• EXERCISE DIRECTIONS:
From the entries that follow, copy each line containing the word "building".

Start of RECORDS

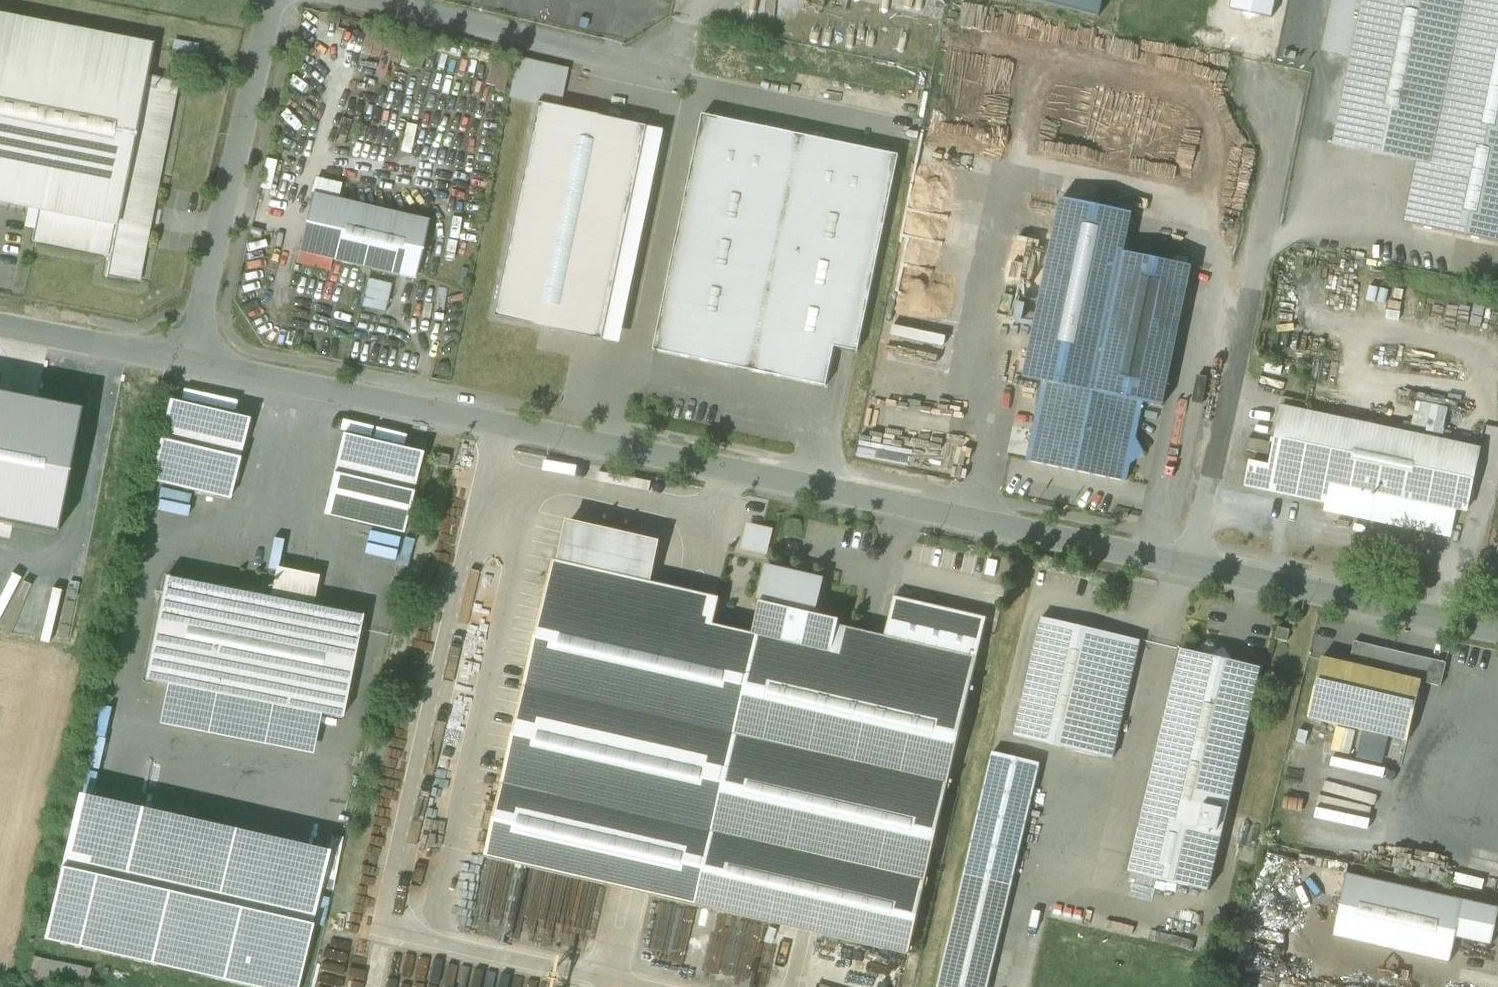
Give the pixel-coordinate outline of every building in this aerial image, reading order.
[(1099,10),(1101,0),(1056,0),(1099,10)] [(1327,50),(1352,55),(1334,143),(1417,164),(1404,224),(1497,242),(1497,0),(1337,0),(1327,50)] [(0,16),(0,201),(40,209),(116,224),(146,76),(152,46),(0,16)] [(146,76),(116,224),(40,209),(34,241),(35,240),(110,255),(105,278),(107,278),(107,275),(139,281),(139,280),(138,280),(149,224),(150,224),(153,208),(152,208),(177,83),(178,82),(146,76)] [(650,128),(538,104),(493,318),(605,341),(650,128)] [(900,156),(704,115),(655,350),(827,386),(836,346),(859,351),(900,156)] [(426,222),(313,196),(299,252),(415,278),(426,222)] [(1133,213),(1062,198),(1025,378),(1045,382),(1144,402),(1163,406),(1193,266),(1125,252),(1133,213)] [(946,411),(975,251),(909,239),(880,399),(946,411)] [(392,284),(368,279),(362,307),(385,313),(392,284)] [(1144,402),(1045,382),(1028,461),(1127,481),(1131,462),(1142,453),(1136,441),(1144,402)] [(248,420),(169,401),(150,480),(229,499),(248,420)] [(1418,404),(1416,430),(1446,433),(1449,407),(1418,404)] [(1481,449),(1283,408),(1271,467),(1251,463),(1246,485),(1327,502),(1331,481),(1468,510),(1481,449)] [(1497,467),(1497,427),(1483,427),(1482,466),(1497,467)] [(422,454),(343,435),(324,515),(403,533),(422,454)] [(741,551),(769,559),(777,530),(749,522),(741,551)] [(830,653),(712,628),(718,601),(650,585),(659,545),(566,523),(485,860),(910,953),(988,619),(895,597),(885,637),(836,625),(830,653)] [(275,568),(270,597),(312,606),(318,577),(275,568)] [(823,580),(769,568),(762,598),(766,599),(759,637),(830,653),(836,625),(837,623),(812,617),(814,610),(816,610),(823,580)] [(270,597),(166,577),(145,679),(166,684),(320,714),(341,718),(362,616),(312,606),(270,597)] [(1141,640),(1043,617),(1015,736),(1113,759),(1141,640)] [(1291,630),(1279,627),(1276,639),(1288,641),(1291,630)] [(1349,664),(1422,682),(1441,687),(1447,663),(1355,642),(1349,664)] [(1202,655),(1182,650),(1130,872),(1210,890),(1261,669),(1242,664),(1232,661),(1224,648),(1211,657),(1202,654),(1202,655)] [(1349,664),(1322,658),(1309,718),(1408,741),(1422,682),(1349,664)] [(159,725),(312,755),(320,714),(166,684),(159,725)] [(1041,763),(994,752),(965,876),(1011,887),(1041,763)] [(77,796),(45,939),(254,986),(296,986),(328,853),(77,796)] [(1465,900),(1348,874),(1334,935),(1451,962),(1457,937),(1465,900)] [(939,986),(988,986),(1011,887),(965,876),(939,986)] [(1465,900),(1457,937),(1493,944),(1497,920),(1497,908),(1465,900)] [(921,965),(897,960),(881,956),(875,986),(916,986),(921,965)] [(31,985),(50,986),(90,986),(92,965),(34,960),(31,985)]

End of RECORDS
Start of RECORDS

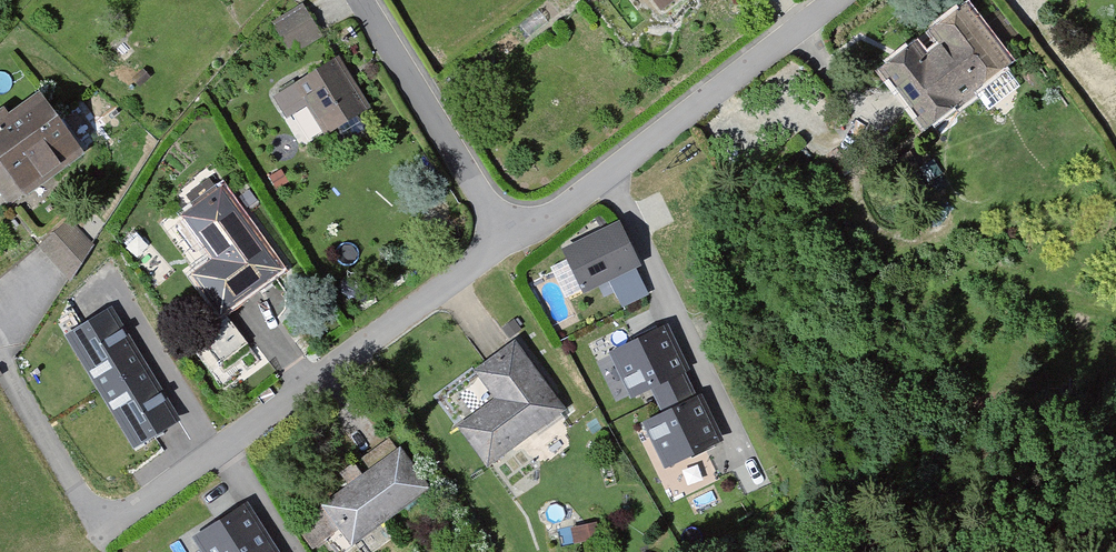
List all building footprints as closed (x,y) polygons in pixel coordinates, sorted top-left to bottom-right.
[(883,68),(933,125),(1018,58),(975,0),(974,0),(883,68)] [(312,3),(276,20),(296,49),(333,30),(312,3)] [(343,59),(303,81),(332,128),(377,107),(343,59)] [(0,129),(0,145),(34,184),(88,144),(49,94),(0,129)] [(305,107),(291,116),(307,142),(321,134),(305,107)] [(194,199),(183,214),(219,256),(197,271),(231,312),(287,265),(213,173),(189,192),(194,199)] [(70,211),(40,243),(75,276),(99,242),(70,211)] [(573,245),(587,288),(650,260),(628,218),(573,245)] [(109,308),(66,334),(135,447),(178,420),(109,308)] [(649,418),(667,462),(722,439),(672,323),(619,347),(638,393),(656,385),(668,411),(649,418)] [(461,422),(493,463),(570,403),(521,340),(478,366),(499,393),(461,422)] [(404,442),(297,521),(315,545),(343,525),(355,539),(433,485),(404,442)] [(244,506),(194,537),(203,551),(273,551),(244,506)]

End of RECORDS

• SOLUTION FOR THIS TASK:
Give the pixel-coordinate outline of every building in this aerial image, reading order.
List all building footprints as closed (x,y) polygons in pixel coordinates, sorted top-left to bottom-right.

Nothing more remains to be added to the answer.